Input material:
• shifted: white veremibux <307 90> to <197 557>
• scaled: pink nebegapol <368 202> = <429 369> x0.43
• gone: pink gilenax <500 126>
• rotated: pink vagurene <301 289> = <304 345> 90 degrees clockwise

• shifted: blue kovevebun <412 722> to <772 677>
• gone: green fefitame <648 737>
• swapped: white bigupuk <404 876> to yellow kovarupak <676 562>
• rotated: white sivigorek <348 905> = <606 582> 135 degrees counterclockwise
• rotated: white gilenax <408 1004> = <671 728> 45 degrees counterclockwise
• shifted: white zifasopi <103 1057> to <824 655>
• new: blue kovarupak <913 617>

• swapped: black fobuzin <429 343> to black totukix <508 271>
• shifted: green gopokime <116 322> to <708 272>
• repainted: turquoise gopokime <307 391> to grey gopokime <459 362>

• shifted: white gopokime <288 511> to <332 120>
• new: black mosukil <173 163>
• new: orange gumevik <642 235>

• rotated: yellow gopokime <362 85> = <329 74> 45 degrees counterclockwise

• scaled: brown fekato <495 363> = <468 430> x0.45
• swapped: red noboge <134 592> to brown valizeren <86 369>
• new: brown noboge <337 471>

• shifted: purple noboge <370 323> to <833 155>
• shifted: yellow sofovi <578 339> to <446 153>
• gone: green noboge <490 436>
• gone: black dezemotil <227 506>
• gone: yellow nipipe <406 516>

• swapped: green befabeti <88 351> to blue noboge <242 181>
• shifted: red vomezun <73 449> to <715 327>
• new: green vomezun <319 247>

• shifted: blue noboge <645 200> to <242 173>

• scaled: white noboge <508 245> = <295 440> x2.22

Exercise: Give back the whole listing exactly.

Response to the exercise:
• shifted: white veremibux <307 90> to <197 557>
• scaled: pink nebegapol <368 202> = <429 369> x0.43
• gone: pink gilenax <500 126>
• rotated: pink vagurene <301 289> = <304 345> 90 degrees clockwise

• shifted: blue kovevebun <412 722> to <772 677>
• gone: green fefitame <648 737>
• swapped: white bigupuk <404 876> to yellow kovarupak <676 562>
• rotated: white sivigorek <348 905> = <606 582> 135 degrees counterclockwise
• rotated: white gilenax <408 1004> = <671 728> 45 degrees counterclockwise
• shifted: white zifasopi <103 1057> to <824 655>
• new: blue kovarupak <913 617>

• swapped: black fobuzin <429 343> to black totukix <508 271>
• shifted: green gopokime <116 322> to <708 272>
• repainted: turquoise gopokime <307 391> to grey gopokime <459 362>

• shifted: white gopokime <288 511> to <332 120>
• new: black mosukil <173 163>
• new: orange gumevik <642 235>

• rotated: yellow gopokime <362 85> = <329 74> 45 degrees counterclockwise

• scaled: brown fekato <495 363> = <468 430> x0.45
• swapped: red noboge <134 592> to brown valizeren <86 369>
• new: brown noboge <337 471>

• shifted: purple noboge <370 323> to <833 155>
• shifted: yellow sofovi <578 339> to <446 153>
• gone: green noboge <490 436>
• gone: black dezemotil <227 506>
• gone: yellow nipipe <406 516>

• swapped: green befabeti <88 351> to blue noboge <242 181>
• shifted: red vomezun <73 449> to <715 327>
• new: green vomezun <319 247>

• shifted: blue noboge <645 200> to <242 173>

• scaled: white noboge <508 245> = <295 440> x2.22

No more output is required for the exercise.